EXERCISE: The answer should be the records below, word for word, with every image left out.

Stored items:
------------------------

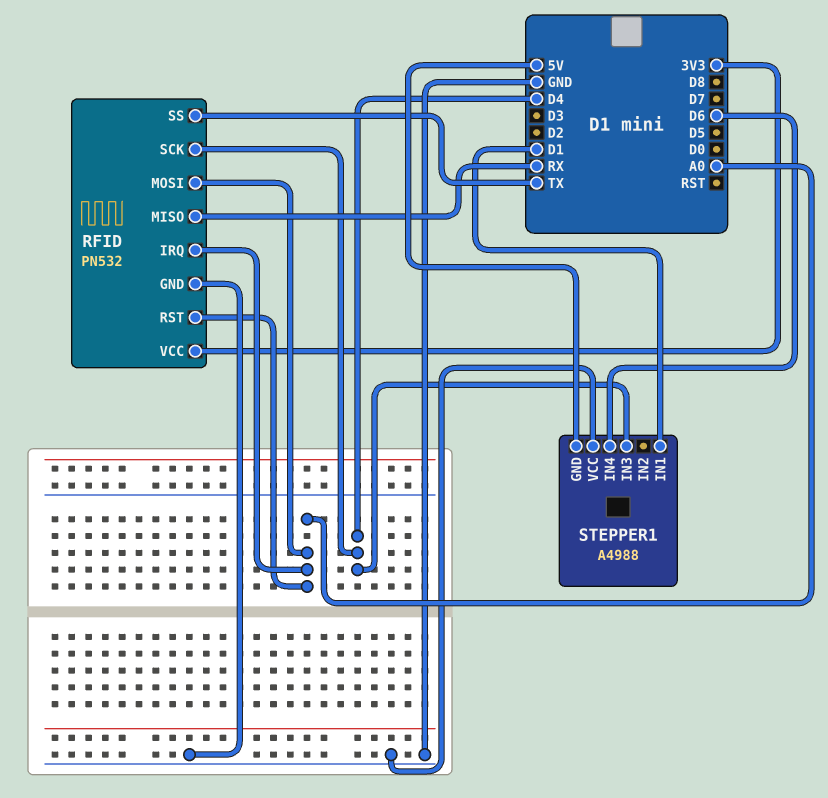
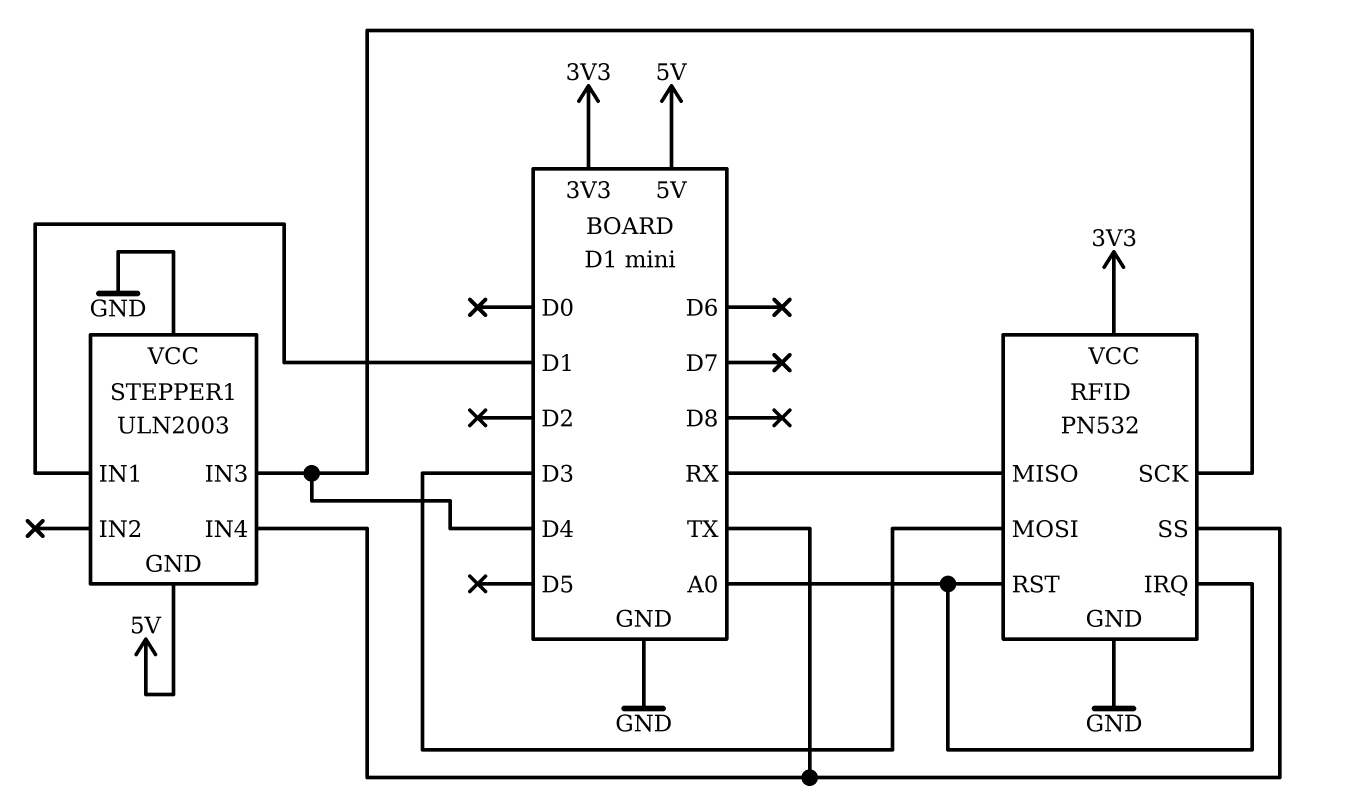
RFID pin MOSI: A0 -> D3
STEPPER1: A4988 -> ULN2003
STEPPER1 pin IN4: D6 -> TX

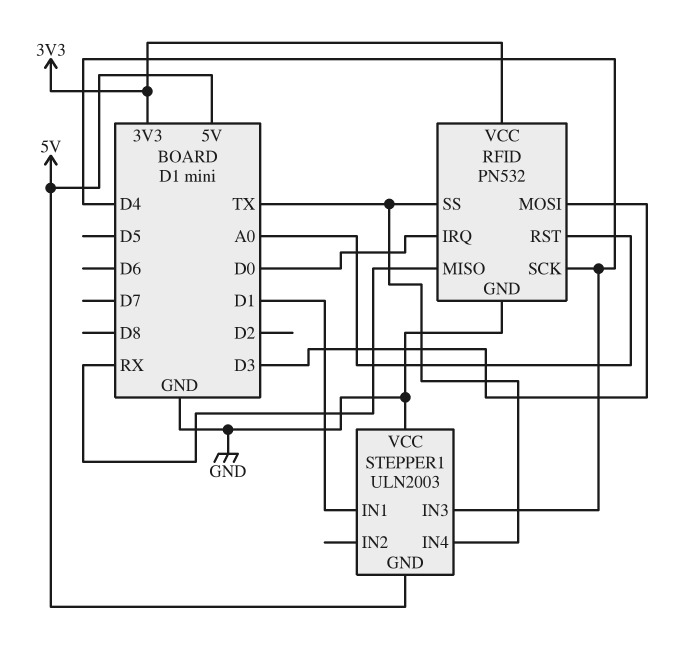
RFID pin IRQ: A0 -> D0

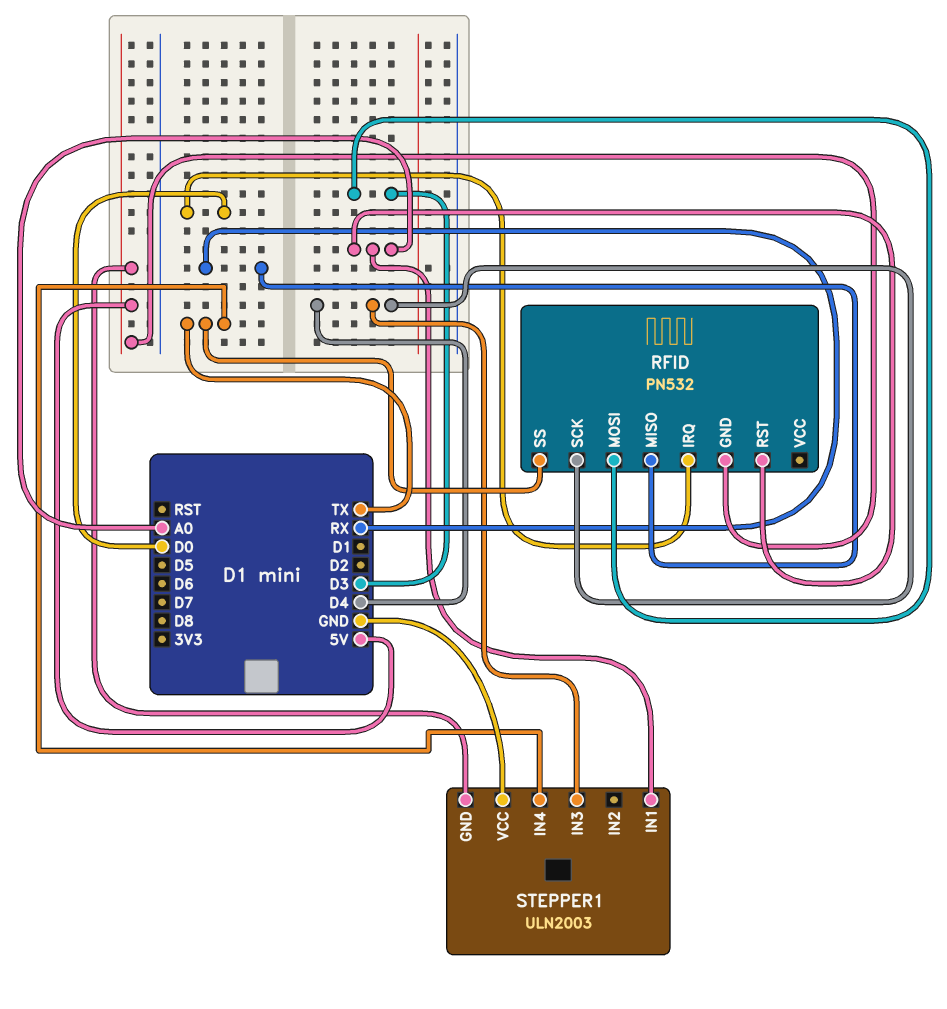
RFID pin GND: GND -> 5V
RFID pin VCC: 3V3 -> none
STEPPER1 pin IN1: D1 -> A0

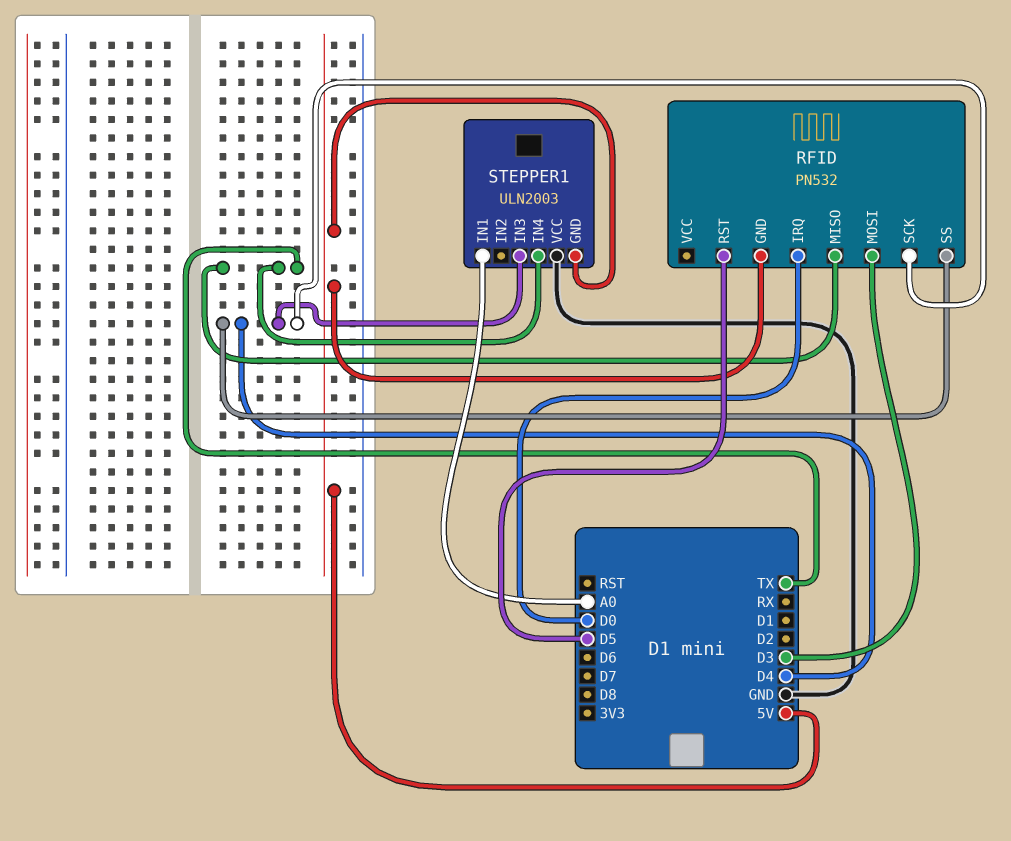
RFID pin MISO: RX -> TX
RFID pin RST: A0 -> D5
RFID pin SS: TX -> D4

------------------------

EXERCISE ANSWER:
RFID pin MOSI: A0 -> D3
STEPPER1: A4988 -> ULN2003
STEPPER1 pin IN4: D6 -> TX

RFID pin IRQ: A0 -> D0

RFID pin GND: GND -> 5V
RFID pin VCC: 3V3 -> none
STEPPER1 pin IN1: D1 -> A0

RFID pin MISO: RX -> TX
RFID pin RST: A0 -> D5
RFID pin SS: TX -> D4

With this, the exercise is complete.